Required action
This exercise calls for an exact copy of the listing below.

»»

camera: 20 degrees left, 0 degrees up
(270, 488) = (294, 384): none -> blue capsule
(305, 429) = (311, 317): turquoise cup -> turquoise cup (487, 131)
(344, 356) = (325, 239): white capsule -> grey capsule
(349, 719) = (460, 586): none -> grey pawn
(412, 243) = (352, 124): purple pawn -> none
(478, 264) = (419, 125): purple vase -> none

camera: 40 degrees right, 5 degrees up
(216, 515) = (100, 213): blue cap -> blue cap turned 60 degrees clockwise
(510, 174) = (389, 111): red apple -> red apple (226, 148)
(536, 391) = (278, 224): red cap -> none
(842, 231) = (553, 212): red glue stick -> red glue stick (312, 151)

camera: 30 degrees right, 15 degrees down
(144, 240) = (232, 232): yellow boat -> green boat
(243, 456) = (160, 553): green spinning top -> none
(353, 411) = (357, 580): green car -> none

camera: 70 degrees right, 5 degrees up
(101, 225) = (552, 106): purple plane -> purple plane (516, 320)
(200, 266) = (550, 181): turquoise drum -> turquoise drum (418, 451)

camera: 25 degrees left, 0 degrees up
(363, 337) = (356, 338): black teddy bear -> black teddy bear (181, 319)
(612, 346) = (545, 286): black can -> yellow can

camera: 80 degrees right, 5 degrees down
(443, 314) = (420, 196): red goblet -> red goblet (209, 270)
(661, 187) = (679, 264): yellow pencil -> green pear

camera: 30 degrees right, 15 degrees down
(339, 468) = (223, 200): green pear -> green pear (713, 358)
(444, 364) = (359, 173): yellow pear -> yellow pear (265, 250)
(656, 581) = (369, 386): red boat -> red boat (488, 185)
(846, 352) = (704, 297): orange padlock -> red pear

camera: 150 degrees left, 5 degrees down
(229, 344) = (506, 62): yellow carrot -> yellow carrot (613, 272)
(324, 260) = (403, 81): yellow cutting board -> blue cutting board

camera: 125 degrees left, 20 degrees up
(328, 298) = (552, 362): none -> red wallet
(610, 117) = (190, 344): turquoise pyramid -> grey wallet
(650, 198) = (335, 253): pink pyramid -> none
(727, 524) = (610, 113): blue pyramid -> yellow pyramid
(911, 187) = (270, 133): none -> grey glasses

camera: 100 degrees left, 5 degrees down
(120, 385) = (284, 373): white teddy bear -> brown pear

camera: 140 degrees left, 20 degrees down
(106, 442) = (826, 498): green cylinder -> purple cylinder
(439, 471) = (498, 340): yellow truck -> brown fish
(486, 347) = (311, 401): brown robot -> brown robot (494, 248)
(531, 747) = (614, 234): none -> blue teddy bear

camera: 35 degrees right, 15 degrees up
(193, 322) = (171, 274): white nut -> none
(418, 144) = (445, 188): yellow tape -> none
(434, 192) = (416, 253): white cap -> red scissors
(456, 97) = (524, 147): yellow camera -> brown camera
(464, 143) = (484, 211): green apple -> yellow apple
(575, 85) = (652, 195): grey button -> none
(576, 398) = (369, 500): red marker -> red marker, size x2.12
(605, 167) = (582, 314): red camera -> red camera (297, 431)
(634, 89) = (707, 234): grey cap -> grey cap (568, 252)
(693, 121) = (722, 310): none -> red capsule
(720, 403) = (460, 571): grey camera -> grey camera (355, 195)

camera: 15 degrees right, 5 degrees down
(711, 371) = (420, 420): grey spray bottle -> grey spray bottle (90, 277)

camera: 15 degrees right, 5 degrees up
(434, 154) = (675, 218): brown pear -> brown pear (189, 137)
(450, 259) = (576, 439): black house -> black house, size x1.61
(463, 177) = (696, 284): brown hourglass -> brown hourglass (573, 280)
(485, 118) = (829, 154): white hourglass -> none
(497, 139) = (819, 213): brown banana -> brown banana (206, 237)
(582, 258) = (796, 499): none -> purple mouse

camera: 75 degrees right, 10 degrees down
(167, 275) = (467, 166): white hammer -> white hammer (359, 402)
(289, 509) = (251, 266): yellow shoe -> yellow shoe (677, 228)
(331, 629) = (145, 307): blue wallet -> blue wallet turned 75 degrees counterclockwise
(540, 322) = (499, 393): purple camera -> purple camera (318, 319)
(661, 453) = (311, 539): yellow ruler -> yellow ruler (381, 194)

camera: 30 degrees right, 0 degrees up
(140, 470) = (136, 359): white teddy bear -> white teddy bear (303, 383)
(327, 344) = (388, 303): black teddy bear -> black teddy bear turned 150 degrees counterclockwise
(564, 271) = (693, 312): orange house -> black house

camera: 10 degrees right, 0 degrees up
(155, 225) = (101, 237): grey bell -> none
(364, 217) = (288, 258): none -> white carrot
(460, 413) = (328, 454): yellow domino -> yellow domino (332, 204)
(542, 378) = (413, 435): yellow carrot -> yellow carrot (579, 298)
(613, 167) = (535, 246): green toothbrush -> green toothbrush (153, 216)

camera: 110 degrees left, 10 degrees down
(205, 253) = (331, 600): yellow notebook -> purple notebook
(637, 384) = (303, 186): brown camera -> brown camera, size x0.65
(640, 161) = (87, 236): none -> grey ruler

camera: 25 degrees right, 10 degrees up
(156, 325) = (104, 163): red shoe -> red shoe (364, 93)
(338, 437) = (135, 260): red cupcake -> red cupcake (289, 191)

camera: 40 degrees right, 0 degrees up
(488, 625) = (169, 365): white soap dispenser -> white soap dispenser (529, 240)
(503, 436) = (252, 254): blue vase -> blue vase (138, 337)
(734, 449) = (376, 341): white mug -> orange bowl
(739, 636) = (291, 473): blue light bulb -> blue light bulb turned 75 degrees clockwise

««

Task output
camera: 20 degrees left, 0 degrees up
(270, 488) = (294, 384): none -> blue capsule
(305, 429) = (311, 317): turquoise cup -> turquoise cup (487, 131)
(344, 356) = (325, 239): white capsule -> grey capsule
(349, 719) = (460, 586): none -> grey pawn
(412, 243) = (352, 124): purple pawn -> none
(478, 264) = (419, 125): purple vase -> none

camera: 40 degrees right, 5 degrees up
(216, 515) = (100, 213): blue cap -> blue cap turned 60 degrees clockwise
(510, 174) = (389, 111): red apple -> red apple (226, 148)
(536, 391) = (278, 224): red cap -> none
(842, 231) = (553, 212): red glue stick -> red glue stick (312, 151)

camera: 30 degrees right, 15 degrees down
(144, 240) = (232, 232): yellow boat -> green boat
(243, 456) = (160, 553): green spinning top -> none
(353, 411) = (357, 580): green car -> none

camera: 70 degrees right, 5 degrees up
(101, 225) = (552, 106): purple plane -> purple plane (516, 320)
(200, 266) = (550, 181): turquoise drum -> turquoise drum (418, 451)

camera: 25 degrees left, 0 degrees up
(363, 337) = (356, 338): black teddy bear -> black teddy bear (181, 319)
(612, 346) = (545, 286): black can -> yellow can

camera: 80 degrees right, 5 degrees down
(443, 314) = (420, 196): red goblet -> red goblet (209, 270)
(661, 187) = (679, 264): yellow pencil -> green pear

camera: 30 degrees right, 15 degrees down
(339, 468) = (223, 200): green pear -> green pear (713, 358)
(444, 364) = (359, 173): yellow pear -> yellow pear (265, 250)
(656, 581) = (369, 386): red boat -> red boat (488, 185)
(846, 352) = (704, 297): orange padlock -> red pear

camera: 150 degrees left, 5 degrees down
(229, 344) = (506, 62): yellow carrot -> yellow carrot (613, 272)
(324, 260) = (403, 81): yellow cutting board -> blue cutting board

camera: 125 degrees left, 20 degrees up
(328, 298) = (552, 362): none -> red wallet
(610, 117) = (190, 344): turquoise pyramid -> grey wallet
(650, 198) = (335, 253): pink pyramid -> none
(727, 524) = (610, 113): blue pyramid -> yellow pyramid
(911, 187) = (270, 133): none -> grey glasses

camera: 100 degrees left, 5 degrees down
(120, 385) = (284, 373): white teddy bear -> brown pear

camera: 140 degrees left, 20 degrees down
(106, 442) = (826, 498): green cylinder -> purple cylinder
(439, 471) = (498, 340): yellow truck -> brown fish
(486, 347) = (311, 401): brown robot -> brown robot (494, 248)
(531, 747) = (614, 234): none -> blue teddy bear

camera: 35 degrees right, 15 degrees up
(193, 322) = (171, 274): white nut -> none
(418, 144) = (445, 188): yellow tape -> none
(434, 192) = (416, 253): white cap -> red scissors
(456, 97) = (524, 147): yellow camera -> brown camera
(464, 143) = (484, 211): green apple -> yellow apple
(575, 85) = (652, 195): grey button -> none
(576, 398) = (369, 500): red marker -> red marker, size x2.12
(605, 167) = (582, 314): red camera -> red camera (297, 431)
(634, 89) = (707, 234): grey cap -> grey cap (568, 252)
(693, 121) = (722, 310): none -> red capsule
(720, 403) = (460, 571): grey camera -> grey camera (355, 195)

camera: 15 degrees right, 5 degrees down
(711, 371) = (420, 420): grey spray bottle -> grey spray bottle (90, 277)

camera: 15 degrees right, 5 degrees up
(434, 154) = (675, 218): brown pear -> brown pear (189, 137)
(450, 259) = (576, 439): black house -> black house, size x1.61
(463, 177) = (696, 284): brown hourglass -> brown hourglass (573, 280)
(485, 118) = (829, 154): white hourglass -> none
(497, 139) = (819, 213): brown banana -> brown banana (206, 237)
(582, 258) = (796, 499): none -> purple mouse

camera: 75 degrees right, 10 degrees down
(167, 275) = (467, 166): white hammer -> white hammer (359, 402)
(289, 509) = (251, 266): yellow shoe -> yellow shoe (677, 228)
(331, 629) = (145, 307): blue wallet -> blue wallet turned 75 degrees counterclockwise
(540, 322) = (499, 393): purple camera -> purple camera (318, 319)
(661, 453) = (311, 539): yellow ruler -> yellow ruler (381, 194)

camera: 30 degrees right, 0 degrees up
(140, 470) = (136, 359): white teddy bear -> white teddy bear (303, 383)
(327, 344) = (388, 303): black teddy bear -> black teddy bear turned 150 degrees counterclockwise
(564, 271) = (693, 312): orange house -> black house

camera: 10 degrees right, 0 degrees up
(155, 225) = (101, 237): grey bell -> none
(364, 217) = (288, 258): none -> white carrot
(460, 413) = (328, 454): yellow domino -> yellow domino (332, 204)
(542, 378) = (413, 435): yellow carrot -> yellow carrot (579, 298)
(613, 167) = (535, 246): green toothbrush -> green toothbrush (153, 216)

camera: 110 degrees left, 10 degrees down
(205, 253) = (331, 600): yellow notebook -> purple notebook
(637, 384) = (303, 186): brown camera -> brown camera, size x0.65
(640, 161) = (87, 236): none -> grey ruler

camera: 25 degrees right, 10 degrees up
(156, 325) = (104, 163): red shoe -> red shoe (364, 93)
(338, 437) = (135, 260): red cupcake -> red cupcake (289, 191)

camera: 40 degrees right, 0 degrees up
(488, 625) = (169, 365): white soap dispenser -> white soap dispenser (529, 240)
(503, 436) = (252, 254): blue vase -> blue vase (138, 337)
(734, 449) = (376, 341): white mug -> orange bowl
(739, 636) = (291, 473): blue light bulb -> blue light bulb turned 75 degrees clockwise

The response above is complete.